HOW TO COMPLETE THIS TASK >> This exercise calls for the line with "pyramid in black (410, 484)", the line with "- → glue stick in black (76, 476)", and all lines between them in the material below, output exactly and with no other lines.

===== ENTRIES SHOWN =====

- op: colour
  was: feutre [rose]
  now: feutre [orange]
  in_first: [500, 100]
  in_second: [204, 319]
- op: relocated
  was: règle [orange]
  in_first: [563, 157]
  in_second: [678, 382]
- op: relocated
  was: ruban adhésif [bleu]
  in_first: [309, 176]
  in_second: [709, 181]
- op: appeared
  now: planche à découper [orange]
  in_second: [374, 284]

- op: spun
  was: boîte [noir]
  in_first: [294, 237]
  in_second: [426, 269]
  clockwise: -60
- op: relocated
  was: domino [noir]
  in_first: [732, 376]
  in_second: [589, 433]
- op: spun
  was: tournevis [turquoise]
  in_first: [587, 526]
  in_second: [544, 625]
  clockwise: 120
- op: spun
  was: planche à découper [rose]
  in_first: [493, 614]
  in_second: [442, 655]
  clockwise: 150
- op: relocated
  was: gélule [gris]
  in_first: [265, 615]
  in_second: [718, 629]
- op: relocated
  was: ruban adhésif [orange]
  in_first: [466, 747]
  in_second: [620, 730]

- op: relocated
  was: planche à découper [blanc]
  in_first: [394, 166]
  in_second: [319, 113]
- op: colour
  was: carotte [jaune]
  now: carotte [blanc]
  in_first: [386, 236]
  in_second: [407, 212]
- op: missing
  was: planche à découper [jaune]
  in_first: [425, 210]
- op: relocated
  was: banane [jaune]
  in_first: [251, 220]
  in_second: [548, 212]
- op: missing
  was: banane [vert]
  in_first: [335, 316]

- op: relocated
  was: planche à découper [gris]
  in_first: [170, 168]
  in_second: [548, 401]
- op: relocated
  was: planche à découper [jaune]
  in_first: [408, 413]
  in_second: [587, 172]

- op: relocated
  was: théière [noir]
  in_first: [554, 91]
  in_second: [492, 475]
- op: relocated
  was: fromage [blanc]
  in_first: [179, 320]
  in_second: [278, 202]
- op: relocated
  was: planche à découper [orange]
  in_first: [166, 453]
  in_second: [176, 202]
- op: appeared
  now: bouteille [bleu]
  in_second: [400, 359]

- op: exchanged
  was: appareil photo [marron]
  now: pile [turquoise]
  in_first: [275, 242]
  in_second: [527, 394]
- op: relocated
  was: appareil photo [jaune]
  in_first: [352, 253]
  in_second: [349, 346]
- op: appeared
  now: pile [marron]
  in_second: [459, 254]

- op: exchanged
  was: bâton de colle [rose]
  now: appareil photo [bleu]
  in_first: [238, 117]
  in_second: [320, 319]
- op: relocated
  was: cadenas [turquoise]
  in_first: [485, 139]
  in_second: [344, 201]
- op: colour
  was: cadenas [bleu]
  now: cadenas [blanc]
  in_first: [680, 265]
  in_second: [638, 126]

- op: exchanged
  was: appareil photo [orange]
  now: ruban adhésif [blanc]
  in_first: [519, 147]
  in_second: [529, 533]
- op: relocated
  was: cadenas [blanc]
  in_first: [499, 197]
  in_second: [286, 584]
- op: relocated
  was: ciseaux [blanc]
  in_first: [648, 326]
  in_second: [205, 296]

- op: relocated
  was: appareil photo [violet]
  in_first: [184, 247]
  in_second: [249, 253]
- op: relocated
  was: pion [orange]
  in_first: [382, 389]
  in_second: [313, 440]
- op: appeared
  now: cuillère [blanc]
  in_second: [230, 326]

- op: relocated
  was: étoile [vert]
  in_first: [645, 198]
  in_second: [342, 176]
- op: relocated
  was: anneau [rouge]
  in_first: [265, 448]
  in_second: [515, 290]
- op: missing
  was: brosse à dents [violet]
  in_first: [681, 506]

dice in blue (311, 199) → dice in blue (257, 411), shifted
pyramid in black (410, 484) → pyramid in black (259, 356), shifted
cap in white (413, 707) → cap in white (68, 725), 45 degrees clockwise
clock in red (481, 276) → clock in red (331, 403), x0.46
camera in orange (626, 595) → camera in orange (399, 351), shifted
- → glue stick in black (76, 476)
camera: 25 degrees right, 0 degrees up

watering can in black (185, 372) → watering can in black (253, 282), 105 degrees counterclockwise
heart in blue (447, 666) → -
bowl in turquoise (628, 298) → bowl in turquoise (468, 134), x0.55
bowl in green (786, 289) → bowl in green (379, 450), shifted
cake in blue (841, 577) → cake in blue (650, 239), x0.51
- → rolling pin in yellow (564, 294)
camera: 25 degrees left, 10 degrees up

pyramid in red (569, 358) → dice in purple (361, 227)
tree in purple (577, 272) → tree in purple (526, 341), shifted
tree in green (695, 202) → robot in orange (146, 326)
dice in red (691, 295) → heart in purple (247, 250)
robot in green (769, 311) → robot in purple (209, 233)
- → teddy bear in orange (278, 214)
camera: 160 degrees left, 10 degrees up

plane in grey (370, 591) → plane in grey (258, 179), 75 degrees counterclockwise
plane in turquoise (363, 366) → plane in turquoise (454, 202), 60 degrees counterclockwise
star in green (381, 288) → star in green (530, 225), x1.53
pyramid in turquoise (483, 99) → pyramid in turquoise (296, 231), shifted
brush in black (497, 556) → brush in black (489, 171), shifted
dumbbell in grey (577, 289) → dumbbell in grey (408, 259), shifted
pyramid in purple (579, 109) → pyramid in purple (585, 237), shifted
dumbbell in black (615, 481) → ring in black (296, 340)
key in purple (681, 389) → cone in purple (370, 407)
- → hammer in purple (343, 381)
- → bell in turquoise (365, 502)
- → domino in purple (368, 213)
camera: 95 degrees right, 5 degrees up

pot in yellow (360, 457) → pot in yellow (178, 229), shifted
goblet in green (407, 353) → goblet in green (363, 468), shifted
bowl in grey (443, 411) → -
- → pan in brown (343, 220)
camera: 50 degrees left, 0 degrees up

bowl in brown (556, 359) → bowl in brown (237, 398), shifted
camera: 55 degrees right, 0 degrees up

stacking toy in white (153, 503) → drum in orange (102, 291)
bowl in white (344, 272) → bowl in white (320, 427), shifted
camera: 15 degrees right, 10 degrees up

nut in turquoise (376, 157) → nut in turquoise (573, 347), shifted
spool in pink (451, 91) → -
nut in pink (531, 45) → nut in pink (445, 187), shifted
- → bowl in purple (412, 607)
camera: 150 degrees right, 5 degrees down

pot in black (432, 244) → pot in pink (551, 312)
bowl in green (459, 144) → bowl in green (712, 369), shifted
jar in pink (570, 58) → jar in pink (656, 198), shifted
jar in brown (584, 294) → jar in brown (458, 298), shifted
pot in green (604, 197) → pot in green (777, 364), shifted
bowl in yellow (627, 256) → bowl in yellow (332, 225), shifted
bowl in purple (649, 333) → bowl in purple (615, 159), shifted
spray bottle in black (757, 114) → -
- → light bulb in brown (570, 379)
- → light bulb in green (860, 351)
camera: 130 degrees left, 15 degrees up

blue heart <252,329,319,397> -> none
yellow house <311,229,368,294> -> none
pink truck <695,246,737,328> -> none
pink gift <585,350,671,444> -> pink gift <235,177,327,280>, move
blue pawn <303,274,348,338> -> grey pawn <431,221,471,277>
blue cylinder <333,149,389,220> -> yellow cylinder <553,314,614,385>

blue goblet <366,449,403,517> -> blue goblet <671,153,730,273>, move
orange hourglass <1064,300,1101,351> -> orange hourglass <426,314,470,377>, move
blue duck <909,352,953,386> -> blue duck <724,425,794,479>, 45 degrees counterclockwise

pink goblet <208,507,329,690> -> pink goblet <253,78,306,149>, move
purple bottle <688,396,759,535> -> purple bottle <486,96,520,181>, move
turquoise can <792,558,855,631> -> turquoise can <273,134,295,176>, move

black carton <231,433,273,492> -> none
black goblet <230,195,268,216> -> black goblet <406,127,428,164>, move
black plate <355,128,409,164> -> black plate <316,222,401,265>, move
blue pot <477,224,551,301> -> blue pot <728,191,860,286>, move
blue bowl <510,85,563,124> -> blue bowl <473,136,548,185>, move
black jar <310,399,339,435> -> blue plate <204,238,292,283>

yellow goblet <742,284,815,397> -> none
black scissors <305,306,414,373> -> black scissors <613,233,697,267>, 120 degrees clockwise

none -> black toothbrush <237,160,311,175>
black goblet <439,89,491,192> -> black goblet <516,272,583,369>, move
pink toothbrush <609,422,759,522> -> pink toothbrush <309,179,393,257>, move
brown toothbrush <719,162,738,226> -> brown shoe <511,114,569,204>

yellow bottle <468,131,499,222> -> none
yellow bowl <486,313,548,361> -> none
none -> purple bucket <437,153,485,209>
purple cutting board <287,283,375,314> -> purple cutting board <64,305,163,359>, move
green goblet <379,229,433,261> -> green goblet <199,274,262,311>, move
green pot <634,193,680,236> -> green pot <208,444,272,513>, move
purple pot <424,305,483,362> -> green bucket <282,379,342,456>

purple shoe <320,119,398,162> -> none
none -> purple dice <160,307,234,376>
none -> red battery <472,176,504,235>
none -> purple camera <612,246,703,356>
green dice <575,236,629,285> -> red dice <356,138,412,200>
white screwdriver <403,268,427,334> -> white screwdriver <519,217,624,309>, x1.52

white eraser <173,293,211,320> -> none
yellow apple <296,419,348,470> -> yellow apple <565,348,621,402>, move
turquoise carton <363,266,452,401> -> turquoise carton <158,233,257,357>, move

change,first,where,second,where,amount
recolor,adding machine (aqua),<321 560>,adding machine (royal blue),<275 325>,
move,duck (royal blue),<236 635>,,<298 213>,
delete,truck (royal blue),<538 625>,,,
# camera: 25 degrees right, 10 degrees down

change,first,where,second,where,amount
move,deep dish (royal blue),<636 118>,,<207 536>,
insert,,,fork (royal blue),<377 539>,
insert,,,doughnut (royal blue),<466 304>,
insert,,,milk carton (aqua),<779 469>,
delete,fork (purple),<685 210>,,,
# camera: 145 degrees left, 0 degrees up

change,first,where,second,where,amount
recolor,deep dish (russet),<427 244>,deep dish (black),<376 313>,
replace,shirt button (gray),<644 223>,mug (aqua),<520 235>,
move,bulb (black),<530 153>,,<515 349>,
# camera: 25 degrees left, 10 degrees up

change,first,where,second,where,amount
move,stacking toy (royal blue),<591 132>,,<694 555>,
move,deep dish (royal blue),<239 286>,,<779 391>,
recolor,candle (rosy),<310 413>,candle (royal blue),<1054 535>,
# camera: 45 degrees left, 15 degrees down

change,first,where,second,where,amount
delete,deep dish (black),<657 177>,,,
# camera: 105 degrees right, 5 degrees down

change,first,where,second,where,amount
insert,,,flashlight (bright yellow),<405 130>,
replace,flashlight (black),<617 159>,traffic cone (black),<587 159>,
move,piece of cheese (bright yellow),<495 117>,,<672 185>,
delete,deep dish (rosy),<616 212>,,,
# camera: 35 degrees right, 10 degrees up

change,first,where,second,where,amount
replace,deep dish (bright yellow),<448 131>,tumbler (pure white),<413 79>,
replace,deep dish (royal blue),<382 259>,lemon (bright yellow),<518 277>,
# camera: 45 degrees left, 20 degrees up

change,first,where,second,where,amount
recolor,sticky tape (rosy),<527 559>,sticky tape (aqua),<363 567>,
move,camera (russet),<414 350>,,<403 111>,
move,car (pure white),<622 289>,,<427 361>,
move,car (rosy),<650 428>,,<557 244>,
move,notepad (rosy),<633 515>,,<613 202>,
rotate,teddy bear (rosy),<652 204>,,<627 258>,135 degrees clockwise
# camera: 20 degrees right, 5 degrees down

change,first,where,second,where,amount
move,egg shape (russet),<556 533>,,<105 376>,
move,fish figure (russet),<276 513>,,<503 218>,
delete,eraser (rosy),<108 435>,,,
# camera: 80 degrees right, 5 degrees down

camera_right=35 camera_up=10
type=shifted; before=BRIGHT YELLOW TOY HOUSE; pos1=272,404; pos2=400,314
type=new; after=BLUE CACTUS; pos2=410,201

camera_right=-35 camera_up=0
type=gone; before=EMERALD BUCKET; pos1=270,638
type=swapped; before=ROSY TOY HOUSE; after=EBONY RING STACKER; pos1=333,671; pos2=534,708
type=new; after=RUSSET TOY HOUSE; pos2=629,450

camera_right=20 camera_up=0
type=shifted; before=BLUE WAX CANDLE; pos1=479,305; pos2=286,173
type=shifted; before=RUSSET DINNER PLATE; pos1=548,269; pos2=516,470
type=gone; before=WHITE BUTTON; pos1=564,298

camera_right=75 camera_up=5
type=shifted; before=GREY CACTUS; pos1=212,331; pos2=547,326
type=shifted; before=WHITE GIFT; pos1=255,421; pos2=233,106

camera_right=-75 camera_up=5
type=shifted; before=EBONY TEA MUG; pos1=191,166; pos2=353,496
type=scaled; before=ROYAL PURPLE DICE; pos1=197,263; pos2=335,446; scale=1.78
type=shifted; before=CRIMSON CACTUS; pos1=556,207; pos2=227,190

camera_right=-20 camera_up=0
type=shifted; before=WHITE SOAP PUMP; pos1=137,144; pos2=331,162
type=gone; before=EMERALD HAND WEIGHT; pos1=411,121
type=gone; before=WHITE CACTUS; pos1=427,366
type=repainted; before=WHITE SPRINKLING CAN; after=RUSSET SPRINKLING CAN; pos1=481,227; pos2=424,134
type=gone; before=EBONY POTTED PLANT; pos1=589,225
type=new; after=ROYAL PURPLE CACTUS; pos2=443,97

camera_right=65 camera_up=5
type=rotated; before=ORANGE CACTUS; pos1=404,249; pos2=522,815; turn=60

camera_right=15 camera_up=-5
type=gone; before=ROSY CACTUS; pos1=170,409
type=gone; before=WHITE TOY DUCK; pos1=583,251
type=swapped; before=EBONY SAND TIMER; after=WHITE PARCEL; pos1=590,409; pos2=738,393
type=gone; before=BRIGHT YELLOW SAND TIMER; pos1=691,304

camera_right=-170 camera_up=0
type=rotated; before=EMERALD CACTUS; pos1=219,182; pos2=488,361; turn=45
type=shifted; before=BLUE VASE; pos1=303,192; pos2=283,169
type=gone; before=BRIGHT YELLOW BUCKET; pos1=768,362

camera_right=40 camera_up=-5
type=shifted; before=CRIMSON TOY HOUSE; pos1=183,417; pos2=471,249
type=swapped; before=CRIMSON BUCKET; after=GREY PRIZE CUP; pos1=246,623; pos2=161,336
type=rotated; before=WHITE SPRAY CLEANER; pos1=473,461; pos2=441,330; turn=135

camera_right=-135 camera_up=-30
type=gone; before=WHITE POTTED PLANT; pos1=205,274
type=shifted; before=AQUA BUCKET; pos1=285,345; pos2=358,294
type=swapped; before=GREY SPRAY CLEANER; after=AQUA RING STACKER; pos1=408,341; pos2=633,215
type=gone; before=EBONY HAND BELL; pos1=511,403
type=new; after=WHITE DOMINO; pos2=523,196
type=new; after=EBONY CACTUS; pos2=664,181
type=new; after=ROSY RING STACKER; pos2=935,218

=====

EXERCISE RESULT >>
pyramid in black (410, 484) → pyramid in black (259, 356), shifted
cap in white (413, 707) → cap in white (68, 725), 45 degrees clockwise
clock in red (481, 276) → clock in red (331, 403), x0.46
camera in orange (626, 595) → camera in orange (399, 351), shifted
- → glue stick in black (76, 476)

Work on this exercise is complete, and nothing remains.